BRIEF:
The listing below must be returned in full and unchanged, without the images it carries.

** Opening DATA FOR THE TASK block **

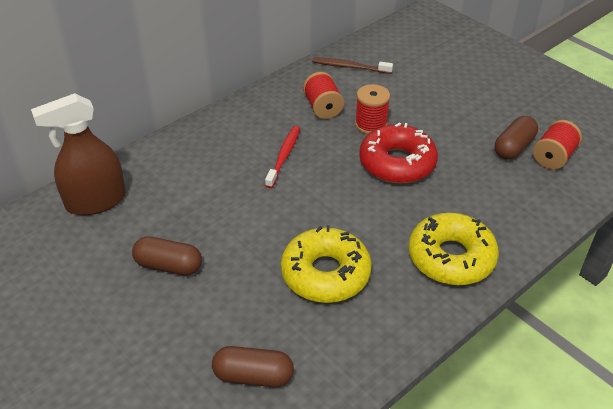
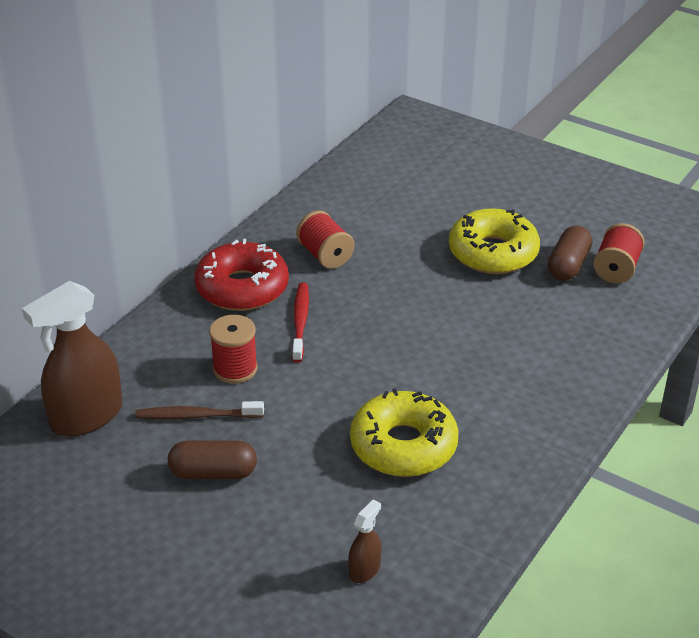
camera: 15 degrees left, 5 degrees down
(253, 376) = (364, 569): brown capsule -> brown spray bottle
(350, 67) = (339, 199): brown toothbrush -> brown toothbrush (197, 416)
(371, 125) = (392, 266): red spool -> red spool (235, 369)
(397, 163) = (440, 306): red donut -> red donut (242, 288)
(451, 257) = (539, 401): yellow donut -> yellow donut (493, 253)

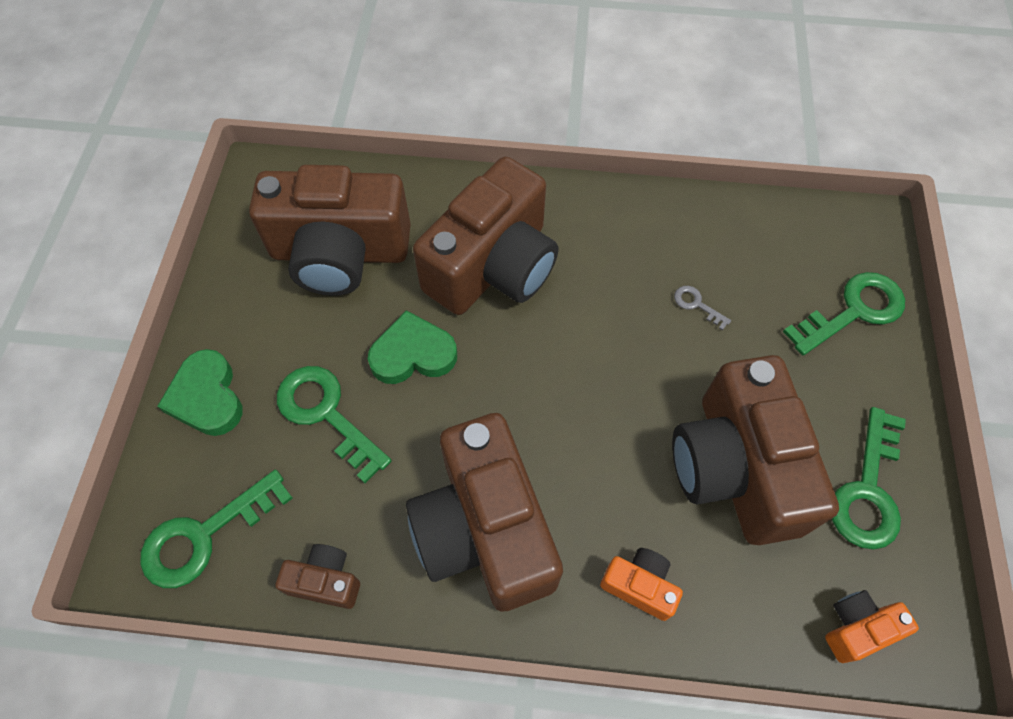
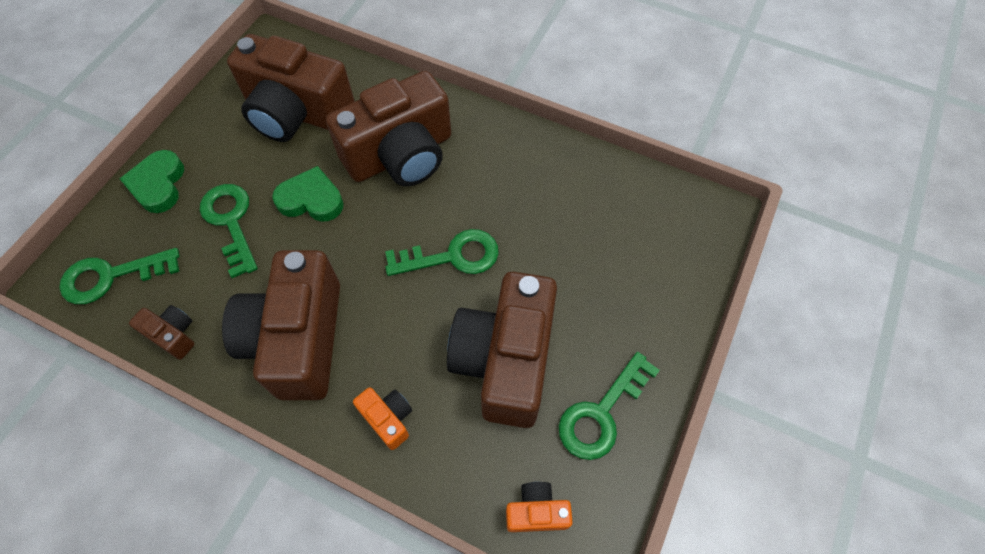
camera: 20 degrees right, 0 degrees up
(696, 305) = (540, 230): grey key -> none
(853, 311) = (665, 274): green key -> green key (452, 256)

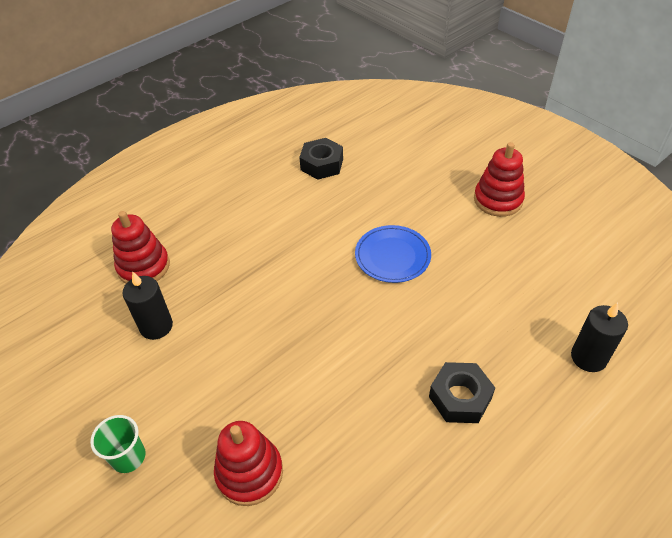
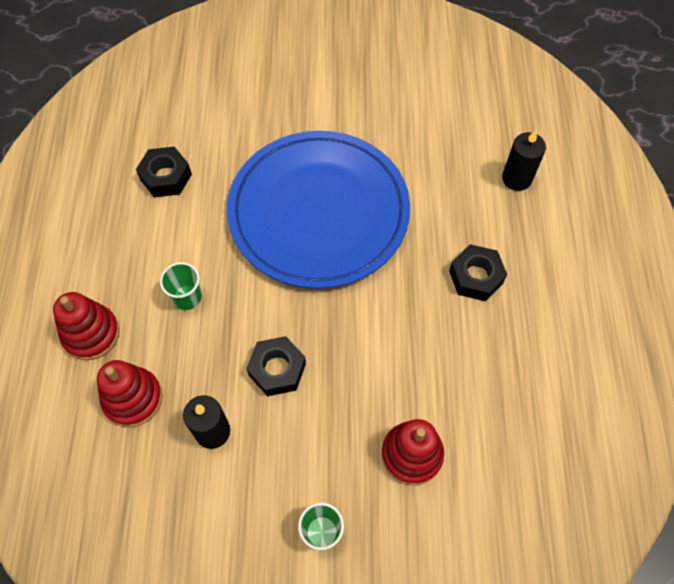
camera: 50 degrees left, 15 degrees up
(239, 327) = (277, 369): none -> black nut
(245, 238) = (187, 297): none -> green cup
(392, 256) = (319, 212): blue plate -> blue plate, size x2.35
(498, 200) = (340, 100): red stacking toy -> red stacking toy (91, 334)

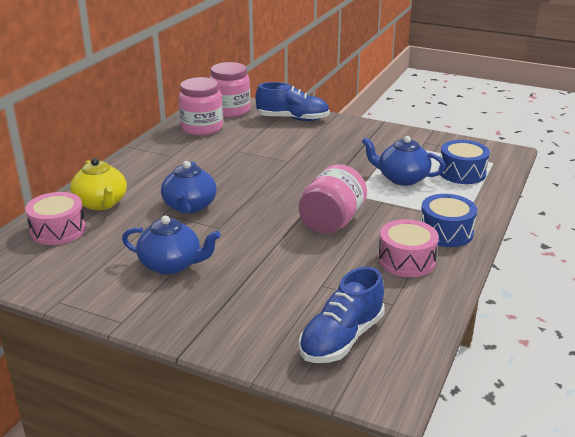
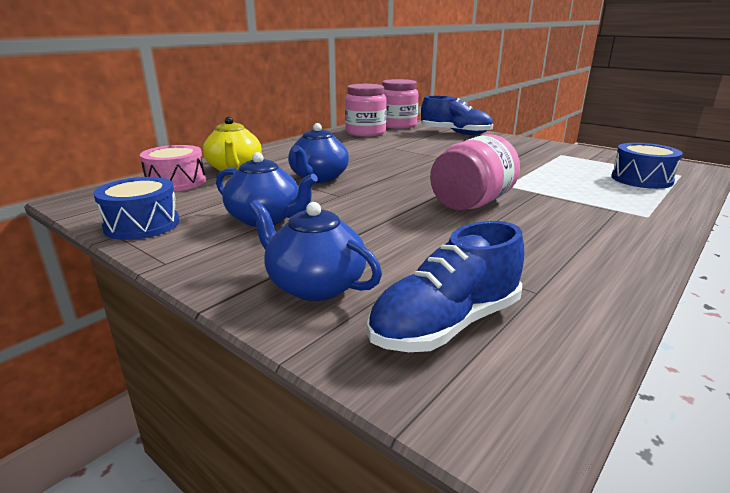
camera: 15 degrees right, 5 degrees down
(402, 178) = (565, 177): blue teapot -> blue teapot (315, 285)
(406, 260) = (564, 247): pink drum -> none
(446, 232) = (622, 226): blue drum -> blue drum (142, 224)

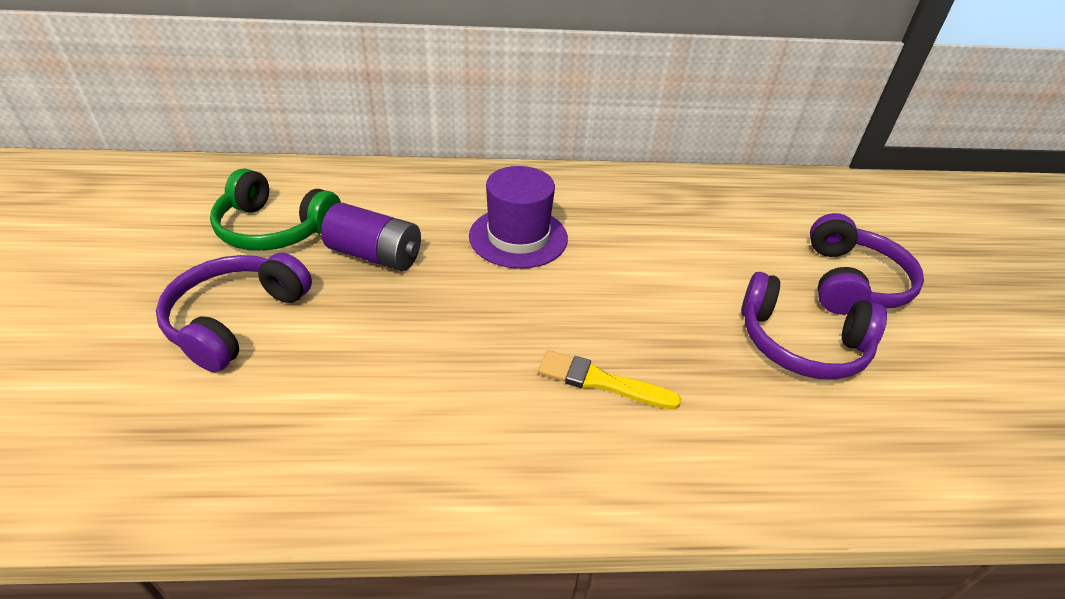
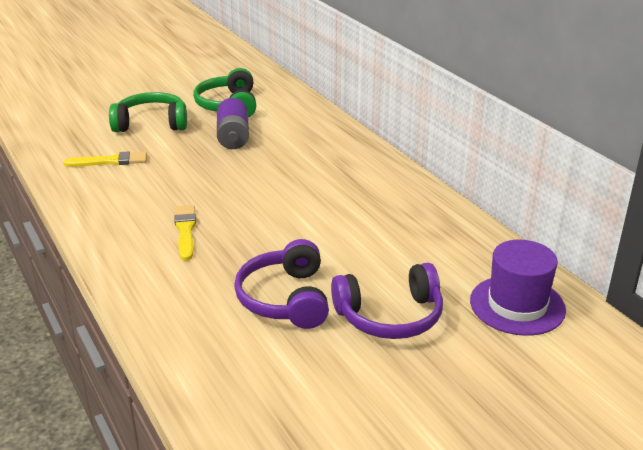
camera: 65 degrees right, 10 degrees down
(236, 319) = (151, 123): purple headphones -> green headphones
(316, 406) = (110, 161): none -> yellow brush
(518, 237) = (297, 171): purple hat -> purple hat (517, 305)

** Closing DATA FOR THE TASK block **

WRITTEN ANSWER:
camera: 15 degrees left, 5 degrees down
(253, 376) = (364, 569): brown capsule -> brown spray bottle
(350, 67) = (339, 199): brown toothbrush -> brown toothbrush (197, 416)
(371, 125) = (392, 266): red spool -> red spool (235, 369)
(397, 163) = (440, 306): red donut -> red donut (242, 288)
(451, 257) = (539, 401): yellow donut -> yellow donut (493, 253)

camera: 20 degrees right, 0 degrees up
(696, 305) = (540, 230): grey key -> none
(853, 311) = (665, 274): green key -> green key (452, 256)

camera: 50 degrees left, 15 degrees up
(239, 327) = (277, 369): none -> black nut
(245, 238) = (187, 297): none -> green cup
(392, 256) = (319, 212): blue plate -> blue plate, size x2.35
(498, 200) = (340, 100): red stacking toy -> red stacking toy (91, 334)

camera: 15 degrees right, 5 degrees down
(402, 178) = (565, 177): blue teapot -> blue teapot (315, 285)
(406, 260) = (564, 247): pink drum -> none
(446, 232) = (622, 226): blue drum -> blue drum (142, 224)

camera: 65 degrees right, 10 degrees down
(236, 319) = (151, 123): purple headphones -> green headphones
(316, 406) = (110, 161): none -> yellow brush
(518, 237) = (297, 171): purple hat -> purple hat (517, 305)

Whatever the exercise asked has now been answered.